Omit the images and reproduce the rest of the entries exactly.

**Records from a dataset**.
━━━━
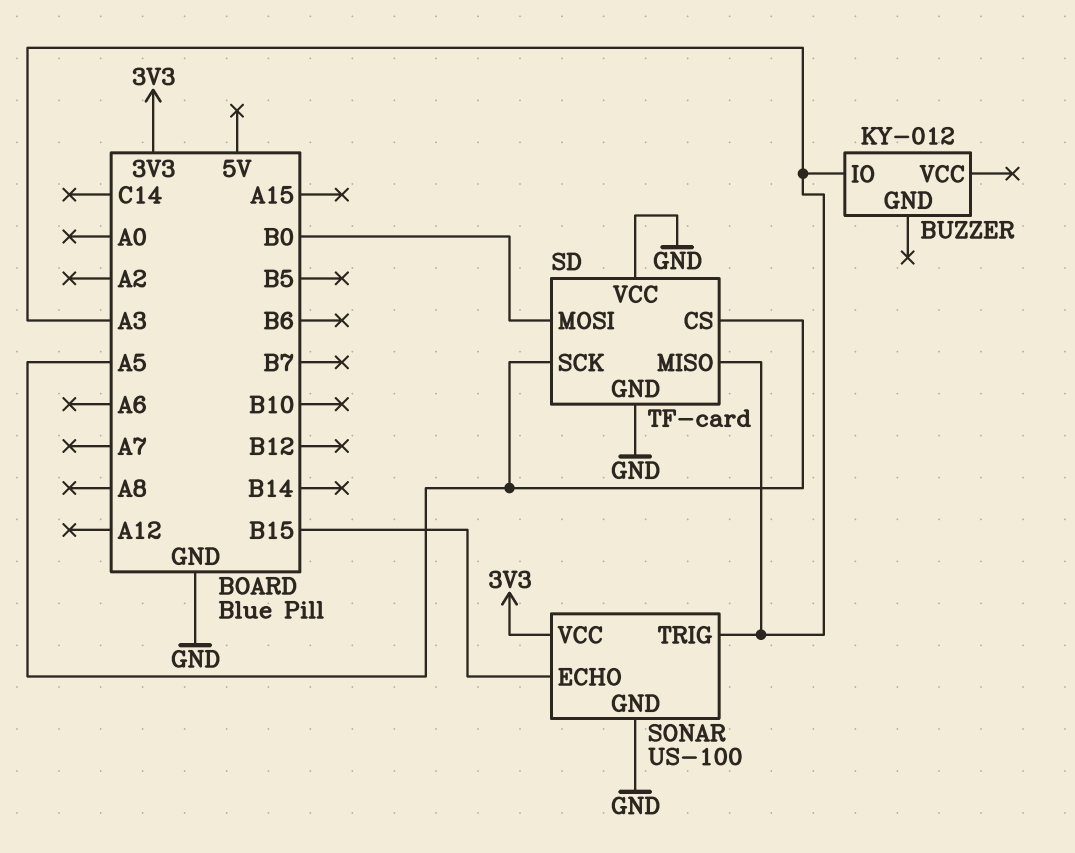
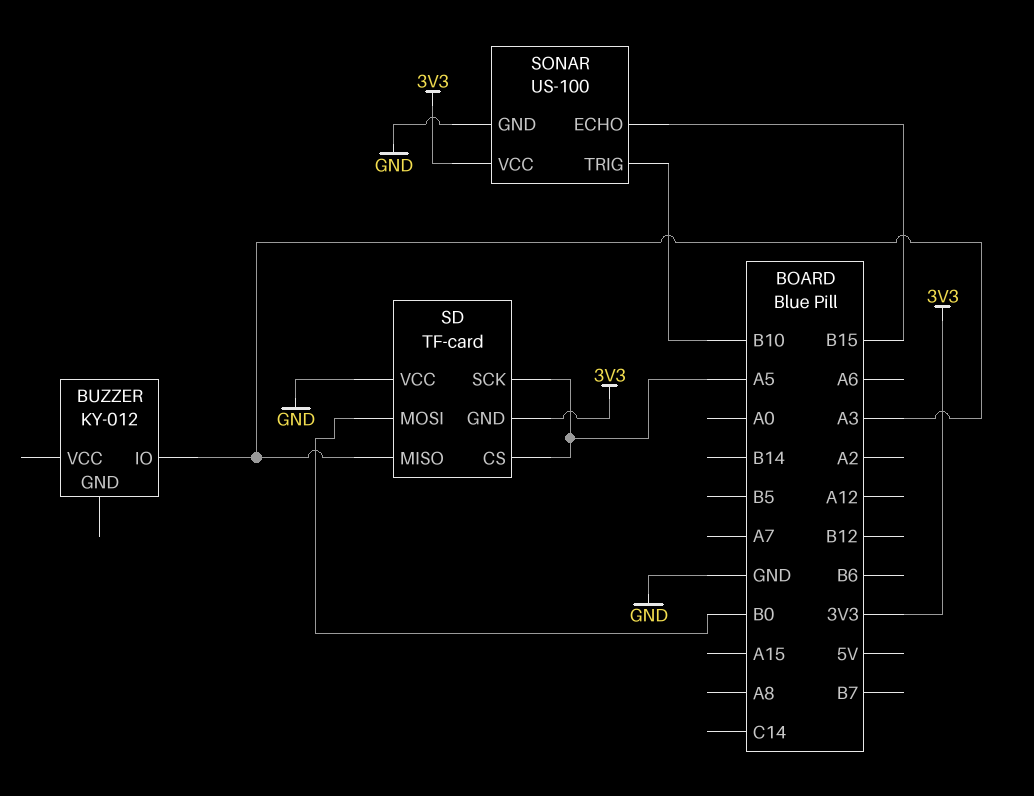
SD pin GND: GND -> 3V3
SONAR pin TRIG: A3 -> B10

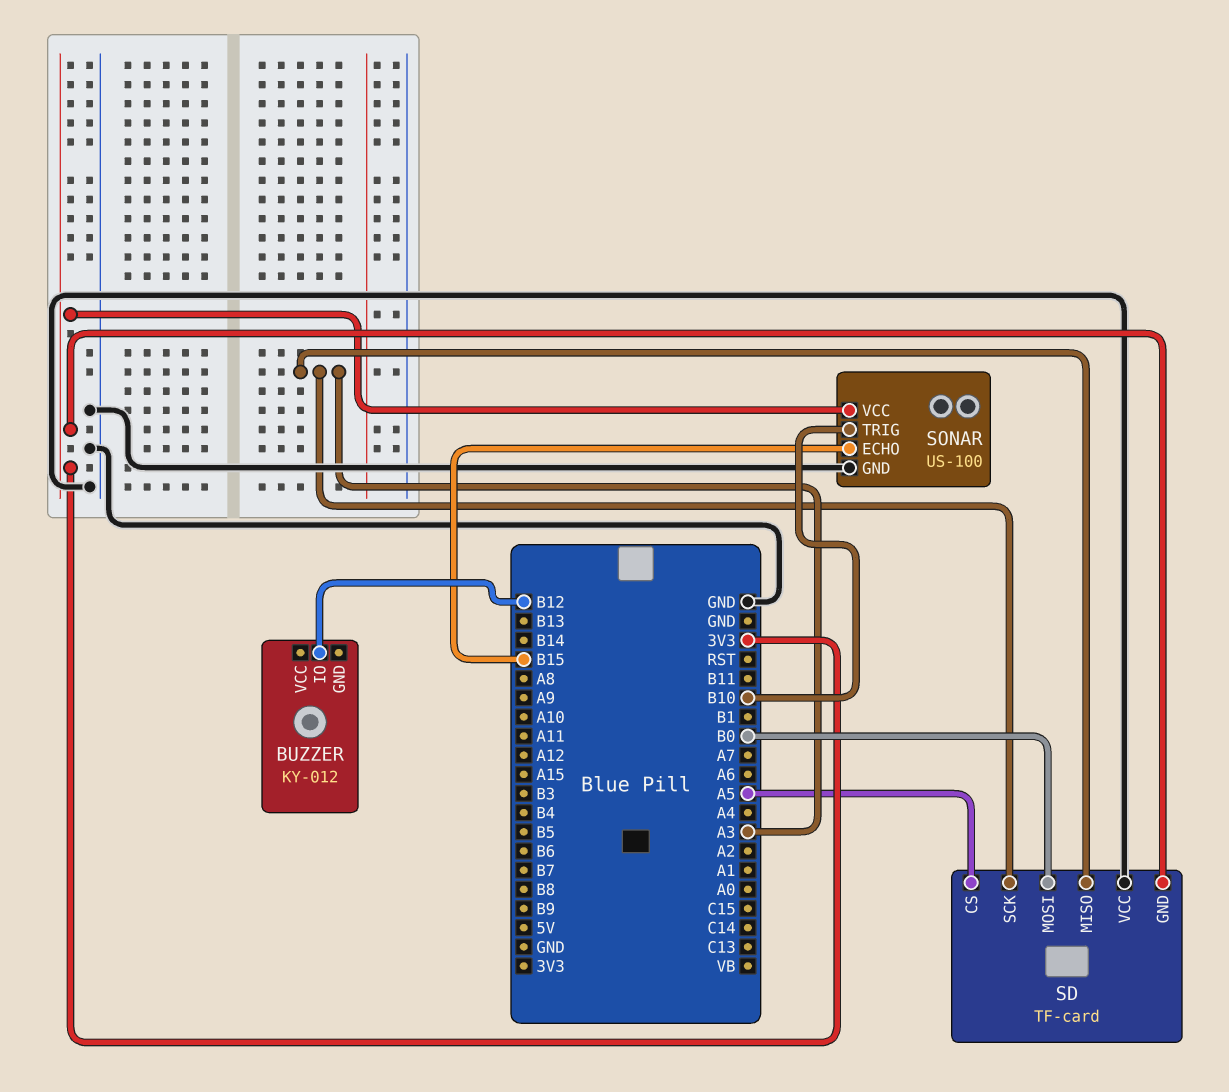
BUZZER pin IO: A3 -> B12
SD pin SCK: A5 -> A3

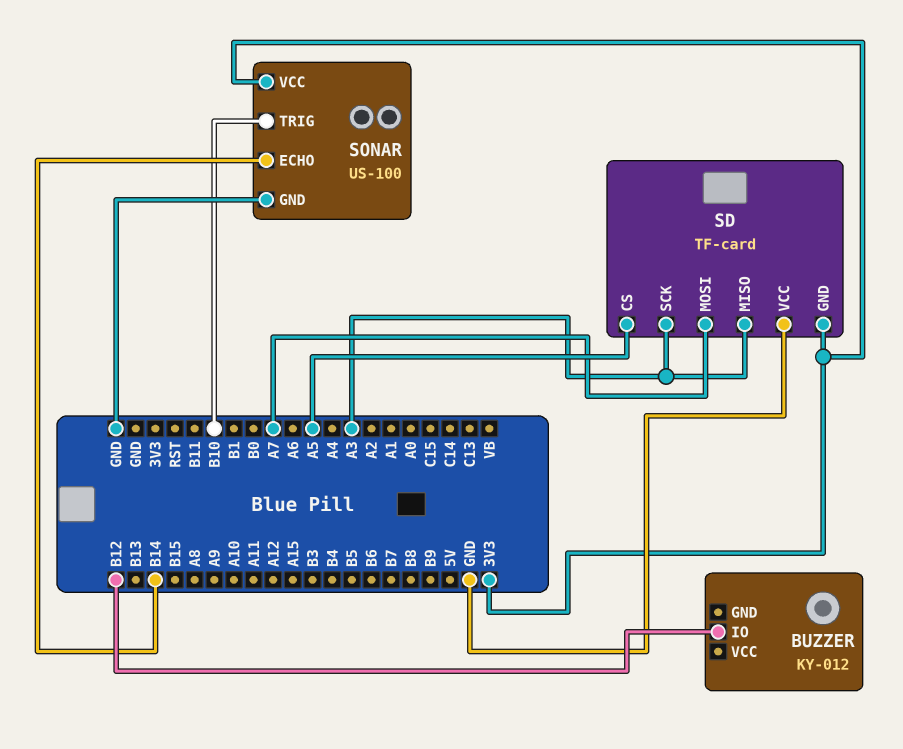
SD pin MOSI: B0 -> A7
SONAR pin ECHO: B15 -> B14

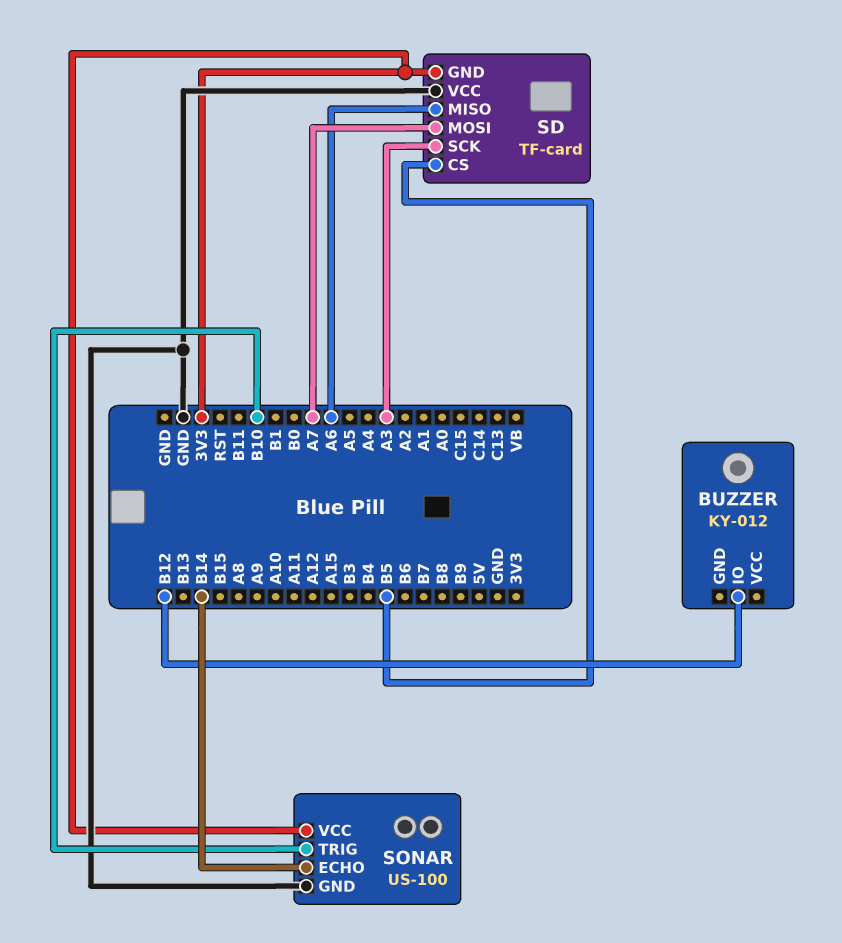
SD pin CS: A5 -> B5
SD pin MISO: A3 -> A6

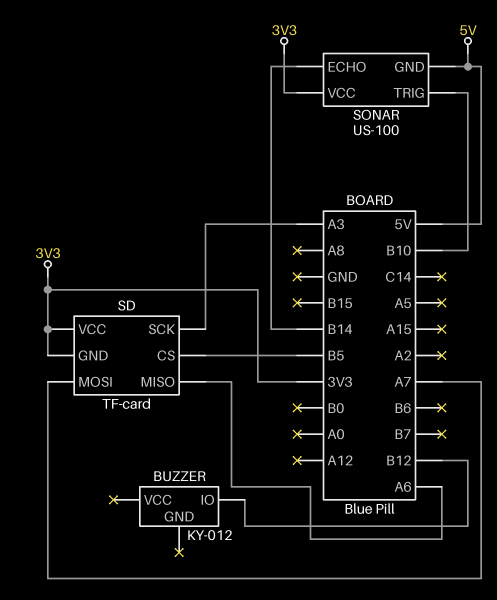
SD pin VCC: GND -> 3V3
SONAR pin GND: GND -> 5V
━━━━
**Answer below**.
SD pin GND: GND -> 3V3
SONAR pin TRIG: A3 -> B10

BUZZER pin IO: A3 -> B12
SD pin SCK: A5 -> A3

SD pin MOSI: B0 -> A7
SONAR pin ECHO: B15 -> B14

SD pin CS: A5 -> B5
SD pin MISO: A3 -> A6

SD pin VCC: GND -> 3V3
SONAR pin GND: GND -> 5V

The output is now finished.